▸ Challenge:
Quote the material word for word from the line containing "Outline every building" through the end of the material, including both of those lines. Leave the pictures out of your answer.

▸ Provided entries:
## START

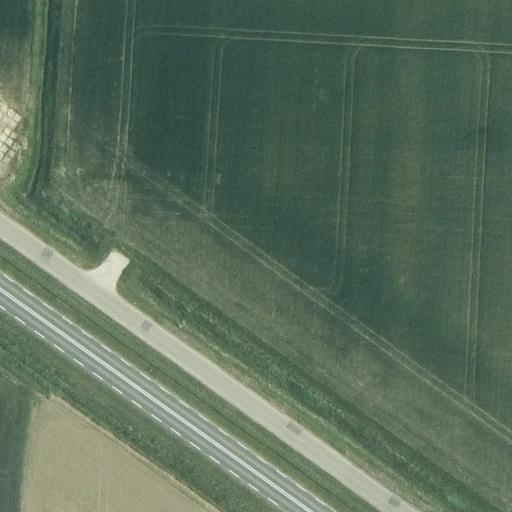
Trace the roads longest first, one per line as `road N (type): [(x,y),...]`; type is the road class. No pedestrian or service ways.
road 1 (tertiary): [(393,511),(0,229)]
road 2 (primary): [(308,511),(0,290)]
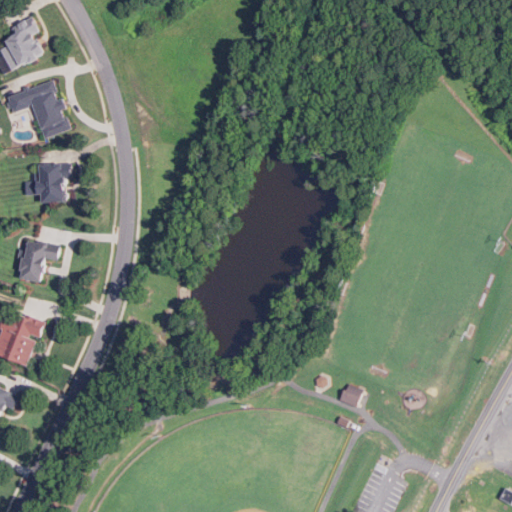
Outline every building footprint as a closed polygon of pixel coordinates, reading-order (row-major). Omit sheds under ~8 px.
[(51,51),(32,16),(10,27),(16,37),(2,44),(16,70),(51,51)] [(74,129),(58,79),(9,94),(15,112),(37,105),(47,137),(74,129)] [(44,201),(69,201),(69,177),(74,178),(74,162),(39,162),(39,181),(28,181),(28,194),(44,194),(44,201)] [(64,243),(29,238),(23,278),(45,281),(48,258),(62,260),(64,243)] [(0,340),(0,352),(31,364),(48,322),(21,311),(16,324),(7,321),(0,340)] [(0,420),(6,404),(17,408),(23,392),(0,384),(0,420)] [(359,405),(343,398),(347,388),(350,389),(352,384),(366,389),(359,405)] [(511,502),(502,497),(508,487),(511,489),(511,502)]
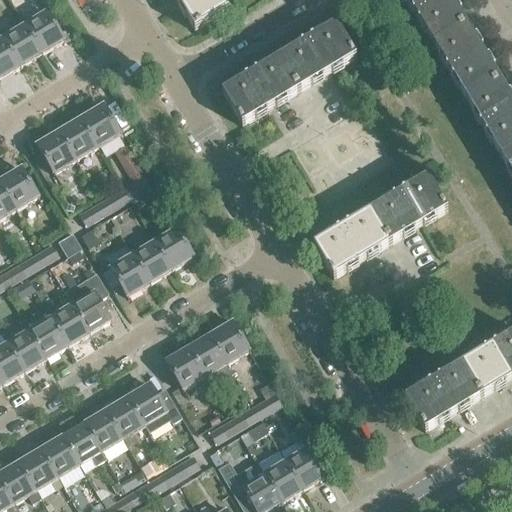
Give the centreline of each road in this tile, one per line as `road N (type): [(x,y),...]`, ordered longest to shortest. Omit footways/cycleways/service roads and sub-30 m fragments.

## END

▸ Response to this exercise:
Outline every building footprint as a closed polygon of pixel coordinates, reading-order (row-major). Omit sheds under ~8 px.
[(51,51),(32,16),(10,27),(16,37),(2,44),(16,70),(51,51)] [(74,129),(58,79),(9,94),(15,112),(37,105),(47,137),(74,129)] [(44,201),(69,201),(69,177),(74,178),(74,162),(39,162),(39,181),(28,181),(28,194),(44,194),(44,201)] [(64,243),(29,238),(23,278),(45,281),(48,258),(62,260),(64,243)] [(0,340),(0,352),(31,364),(48,322),(21,311),(16,324),(7,321),(0,340)] [(0,420),(6,404),(17,408),(23,392),(0,384),(0,420)] [(359,405),(343,398),(347,388),(350,389),(352,384),(366,389),(359,405)] [(511,502),(502,497),(508,487),(511,489),(511,502)]
Give the centreline of each road in this tile, one per line as `road N (type): [(x,y),...]`, ordered longest to shortest. Omit footways/cycleways/service roads and sub-30 m fragments.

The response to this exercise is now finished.